──────── INPUT MATERIAL
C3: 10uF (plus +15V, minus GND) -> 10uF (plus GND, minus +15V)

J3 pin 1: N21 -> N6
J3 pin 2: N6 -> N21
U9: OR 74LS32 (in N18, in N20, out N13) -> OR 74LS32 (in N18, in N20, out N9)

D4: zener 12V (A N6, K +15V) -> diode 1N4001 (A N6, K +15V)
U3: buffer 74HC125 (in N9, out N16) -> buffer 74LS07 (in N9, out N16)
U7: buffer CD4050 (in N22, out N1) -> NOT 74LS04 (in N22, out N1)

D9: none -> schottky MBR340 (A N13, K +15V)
────────────────
──────── INPUT MATERIAL
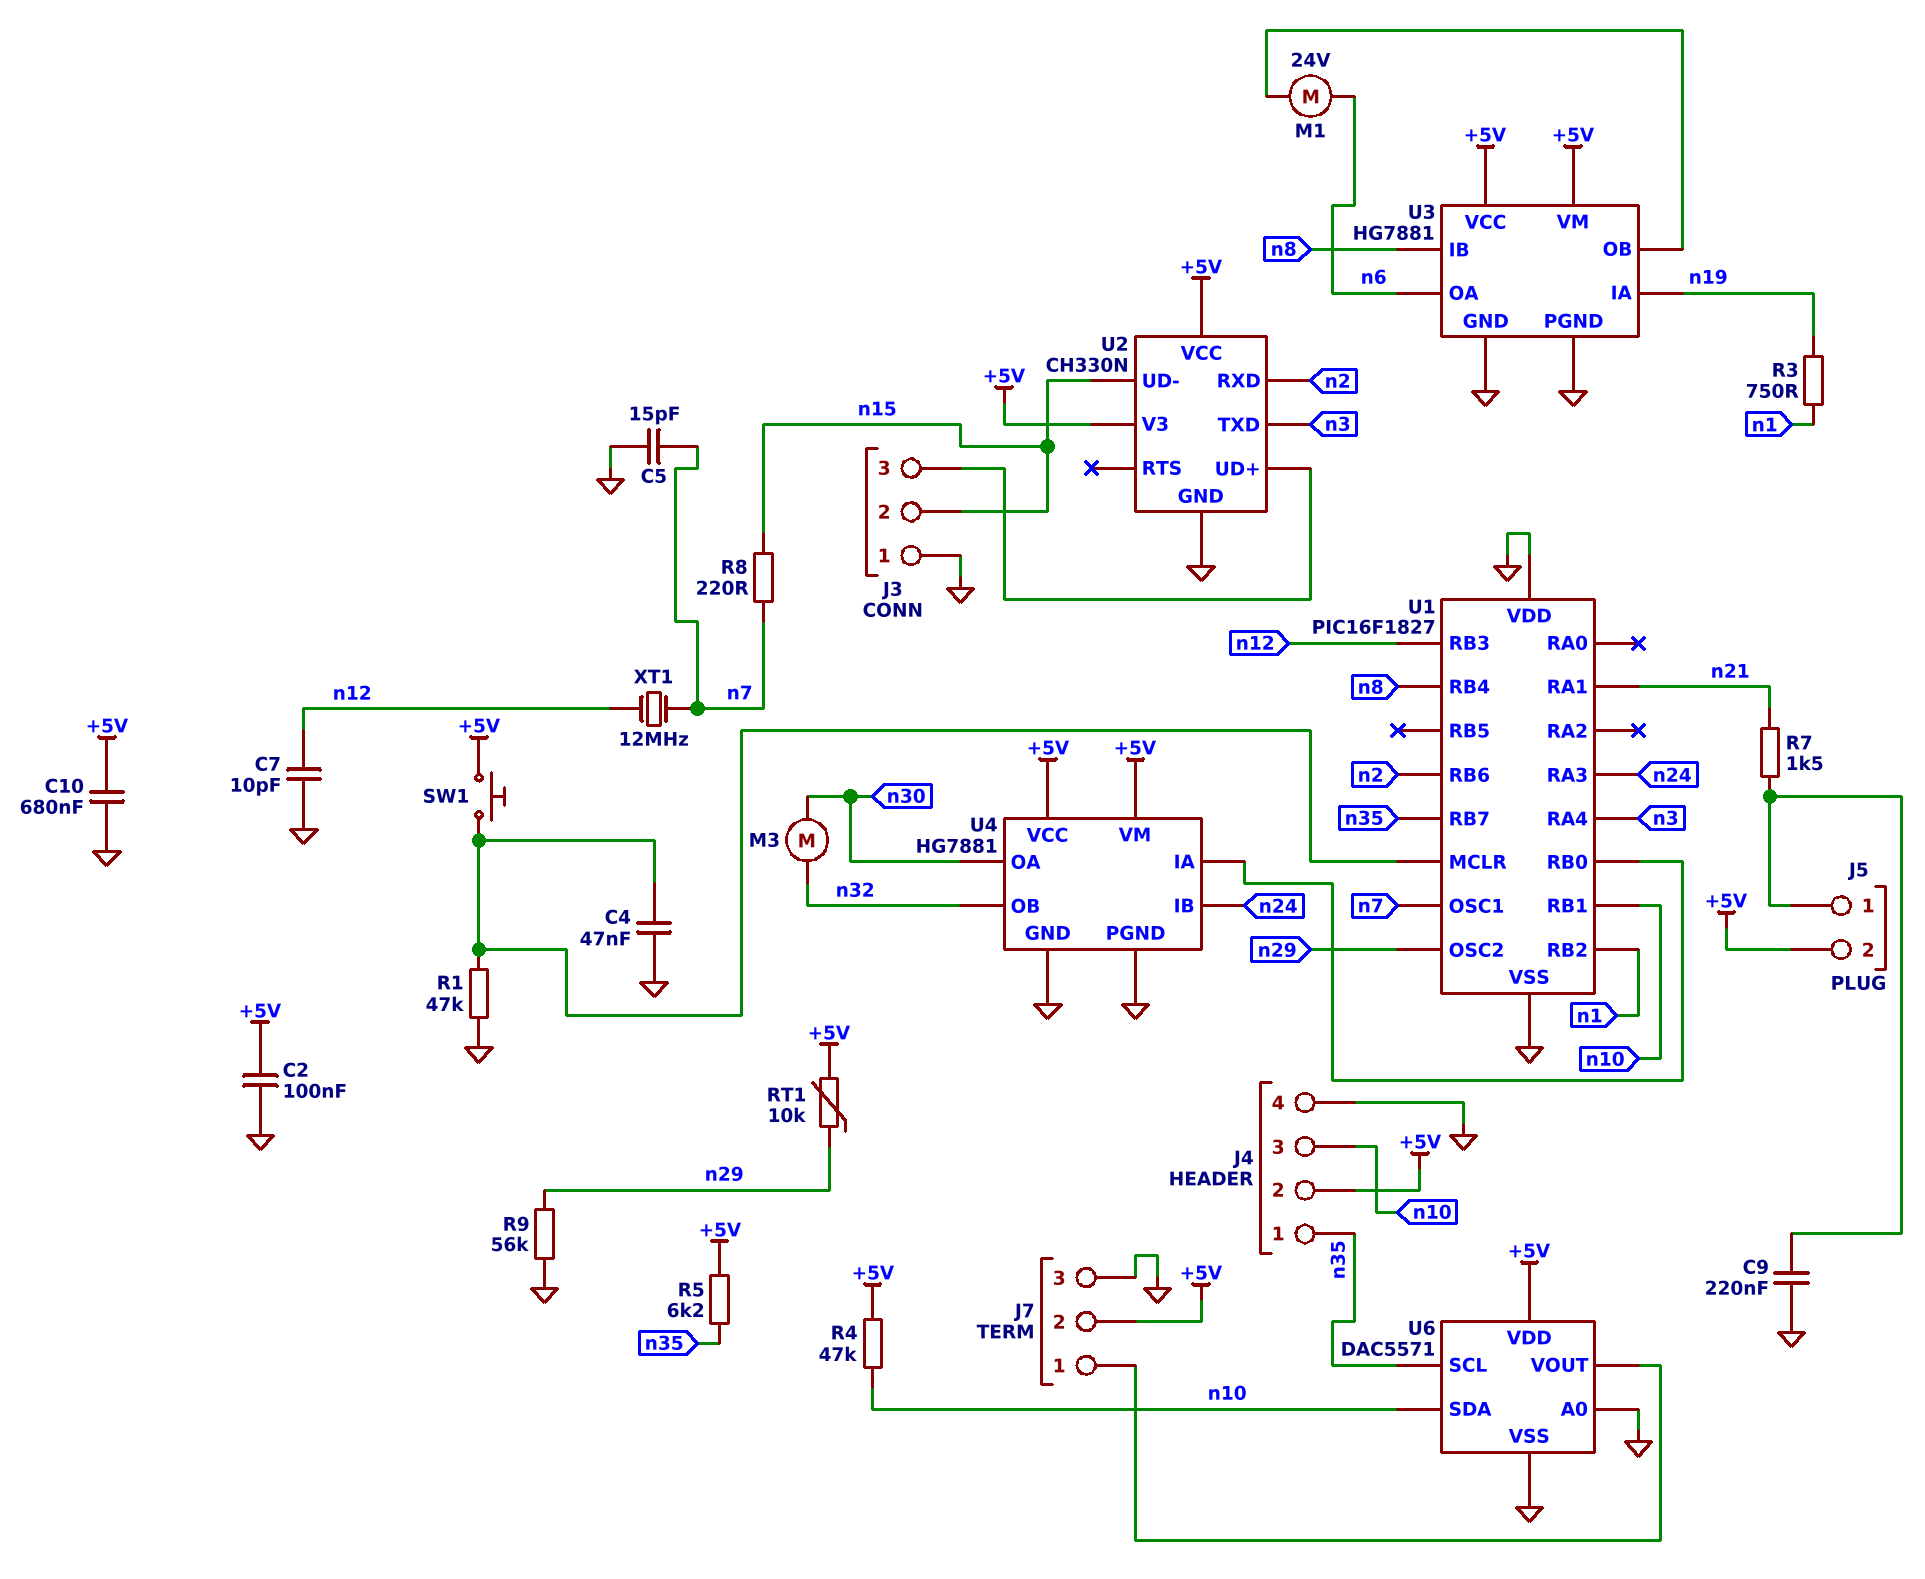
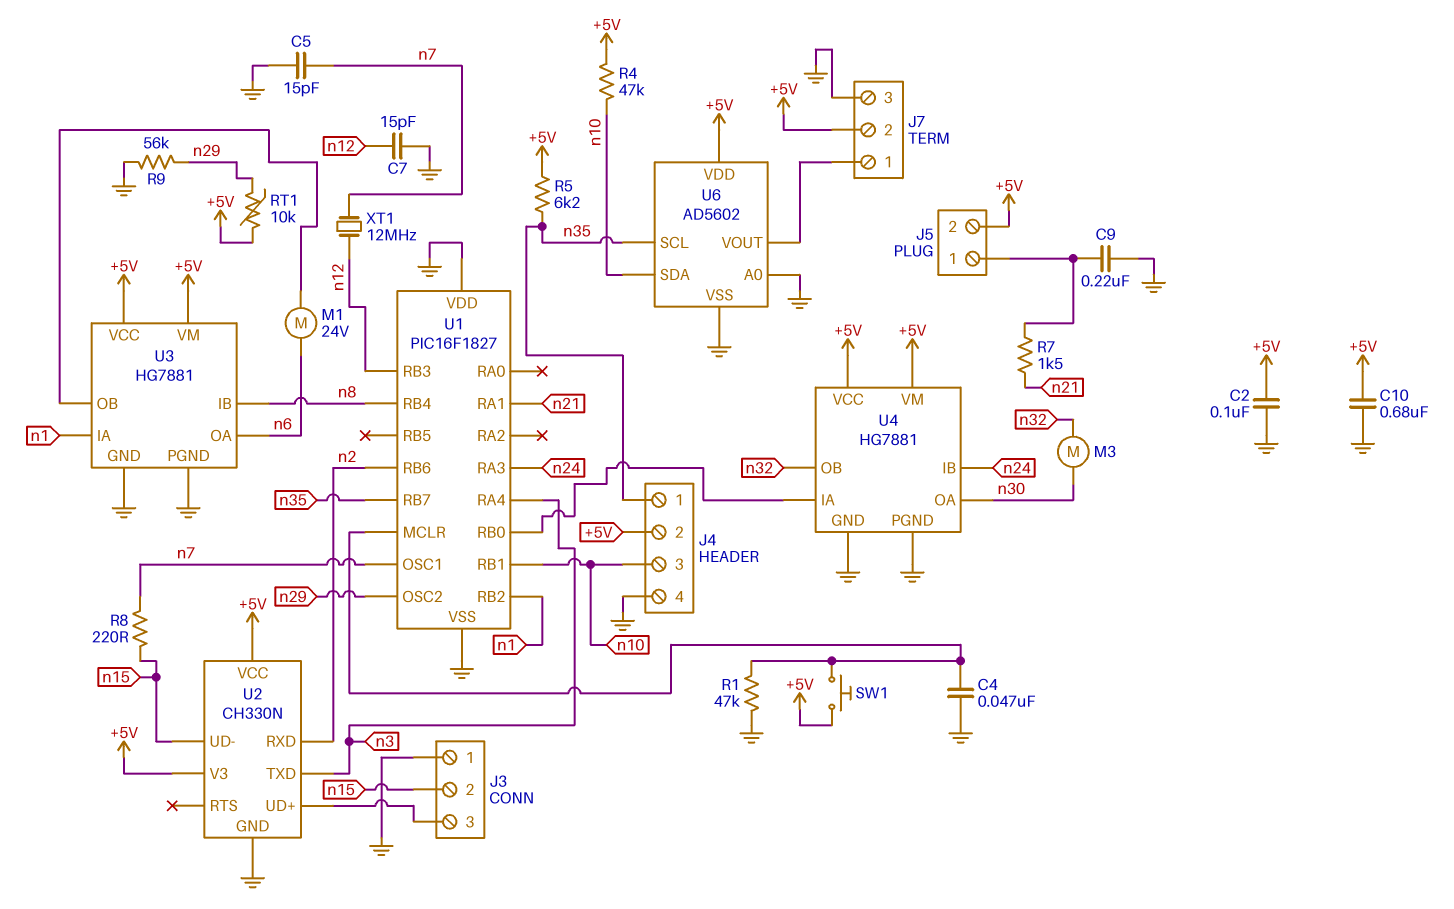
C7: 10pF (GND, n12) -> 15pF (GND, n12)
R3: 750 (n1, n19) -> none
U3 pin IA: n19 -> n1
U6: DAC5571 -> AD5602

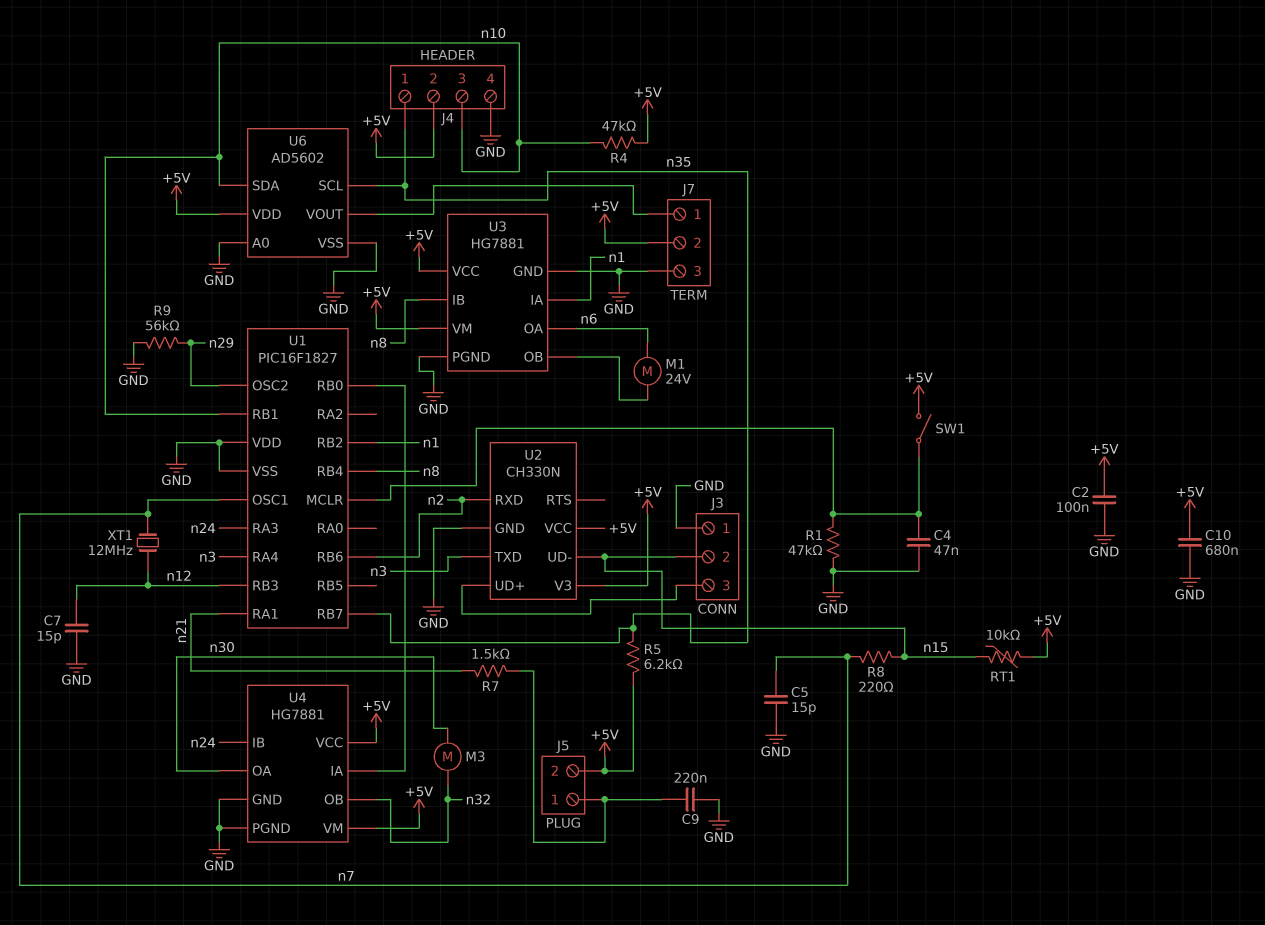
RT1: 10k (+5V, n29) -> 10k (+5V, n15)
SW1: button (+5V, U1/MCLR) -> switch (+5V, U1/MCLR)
────────────────
──────── INPUT MATERIAL
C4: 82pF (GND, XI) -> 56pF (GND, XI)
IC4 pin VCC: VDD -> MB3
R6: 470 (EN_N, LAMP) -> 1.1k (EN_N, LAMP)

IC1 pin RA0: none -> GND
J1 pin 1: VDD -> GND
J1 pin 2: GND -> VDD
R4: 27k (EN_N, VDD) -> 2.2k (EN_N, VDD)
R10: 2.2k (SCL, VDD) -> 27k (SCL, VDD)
────────────────
**WHAT THE TASK REQUIRES:**
Reproduce, character for character, only the lines of the preceding data that start at the line with "C3: 10uF (plus" and end at the line with "D9: none -> schottky MBR340 (A N13, K +15V)", both included.

**ANSWER BELOW:**
C3: 10uF (plus +15V, minus GND) -> 10uF (plus GND, minus +15V)

J3 pin 1: N21 -> N6
J3 pin 2: N6 -> N21
U9: OR 74LS32 (in N18, in N20, out N13) -> OR 74LS32 (in N18, in N20, out N9)

D4: zener 12V (A N6, K +15V) -> diode 1N4001 (A N6, K +15V)
U3: buffer 74HC125 (in N9, out N16) -> buffer 74LS07 (in N9, out N16)
U7: buffer CD4050 (in N22, out N1) -> NOT 74LS04 (in N22, out N1)

D9: none -> schottky MBR340 (A N13, K +15V)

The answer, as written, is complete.